**The task**
For the records below, tally the lines that contain "degrees" and give only that number.

**Given records**
════
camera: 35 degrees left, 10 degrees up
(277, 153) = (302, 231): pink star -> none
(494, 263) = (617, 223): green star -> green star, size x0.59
════
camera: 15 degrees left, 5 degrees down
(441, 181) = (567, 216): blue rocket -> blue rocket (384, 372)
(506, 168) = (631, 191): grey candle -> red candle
════
**Solution for this task**
2